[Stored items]
— START —

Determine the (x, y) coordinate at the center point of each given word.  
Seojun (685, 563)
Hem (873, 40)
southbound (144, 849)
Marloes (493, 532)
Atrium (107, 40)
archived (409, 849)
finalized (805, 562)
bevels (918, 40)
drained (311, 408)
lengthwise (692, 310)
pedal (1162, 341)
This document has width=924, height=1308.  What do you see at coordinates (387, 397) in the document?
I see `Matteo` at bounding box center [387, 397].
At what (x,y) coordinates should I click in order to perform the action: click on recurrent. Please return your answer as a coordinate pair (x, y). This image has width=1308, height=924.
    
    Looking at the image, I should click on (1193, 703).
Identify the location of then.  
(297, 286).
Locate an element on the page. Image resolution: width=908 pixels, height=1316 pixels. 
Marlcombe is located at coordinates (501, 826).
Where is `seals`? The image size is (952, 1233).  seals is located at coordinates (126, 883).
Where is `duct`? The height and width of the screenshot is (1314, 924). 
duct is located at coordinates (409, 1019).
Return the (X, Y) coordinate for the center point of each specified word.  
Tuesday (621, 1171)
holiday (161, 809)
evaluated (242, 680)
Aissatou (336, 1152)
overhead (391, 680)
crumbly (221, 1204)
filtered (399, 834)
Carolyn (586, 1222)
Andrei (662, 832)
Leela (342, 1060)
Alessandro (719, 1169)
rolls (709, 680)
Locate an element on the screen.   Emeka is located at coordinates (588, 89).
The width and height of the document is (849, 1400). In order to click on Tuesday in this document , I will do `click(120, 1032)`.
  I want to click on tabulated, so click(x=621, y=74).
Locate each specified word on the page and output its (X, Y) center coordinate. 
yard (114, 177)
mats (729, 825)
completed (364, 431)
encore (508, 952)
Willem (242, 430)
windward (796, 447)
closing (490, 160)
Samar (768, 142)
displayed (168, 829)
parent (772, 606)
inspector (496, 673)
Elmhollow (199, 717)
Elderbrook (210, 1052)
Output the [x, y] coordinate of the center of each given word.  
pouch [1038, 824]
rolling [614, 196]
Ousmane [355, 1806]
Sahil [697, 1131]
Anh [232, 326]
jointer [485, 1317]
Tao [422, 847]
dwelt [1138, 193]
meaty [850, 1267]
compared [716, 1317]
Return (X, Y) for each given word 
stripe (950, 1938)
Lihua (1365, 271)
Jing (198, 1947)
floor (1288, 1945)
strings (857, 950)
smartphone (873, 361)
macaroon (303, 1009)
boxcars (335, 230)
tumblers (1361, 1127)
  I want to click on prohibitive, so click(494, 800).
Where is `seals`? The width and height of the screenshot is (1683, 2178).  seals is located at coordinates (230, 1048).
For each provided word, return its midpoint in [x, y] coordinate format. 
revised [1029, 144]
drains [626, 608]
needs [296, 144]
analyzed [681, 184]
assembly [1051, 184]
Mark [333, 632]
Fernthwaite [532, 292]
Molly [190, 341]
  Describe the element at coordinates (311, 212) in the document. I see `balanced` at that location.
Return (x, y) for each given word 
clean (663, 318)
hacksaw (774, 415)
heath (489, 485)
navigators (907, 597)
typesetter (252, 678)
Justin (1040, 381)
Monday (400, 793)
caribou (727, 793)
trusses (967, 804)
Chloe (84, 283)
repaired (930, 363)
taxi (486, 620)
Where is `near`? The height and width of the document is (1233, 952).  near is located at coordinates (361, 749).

— END —

# STATED GOAL:
Reproduce the items above verbatim, covering the stretch from the line containing "Locate an element on the screen." through the line containing "Elmhollow (199, 717)", with both of those lines included.

# COMPLETED EXERCISE:
Locate an element on the screen.   Emeka is located at coordinates (588, 89).
The width and height of the document is (849, 1400). In order to click on Tuesday in this document , I will do `click(120, 1032)`.
  I want to click on tabulated, so click(x=621, y=74).
Locate each specified word on the page and output its (X, Y) center coordinate. 
yard (114, 177)
mats (729, 825)
completed (364, 431)
encore (508, 952)
Willem (242, 430)
windward (796, 447)
closing (490, 160)
Samar (768, 142)
displayed (168, 829)
parent (772, 606)
inspector (496, 673)
Elmhollow (199, 717)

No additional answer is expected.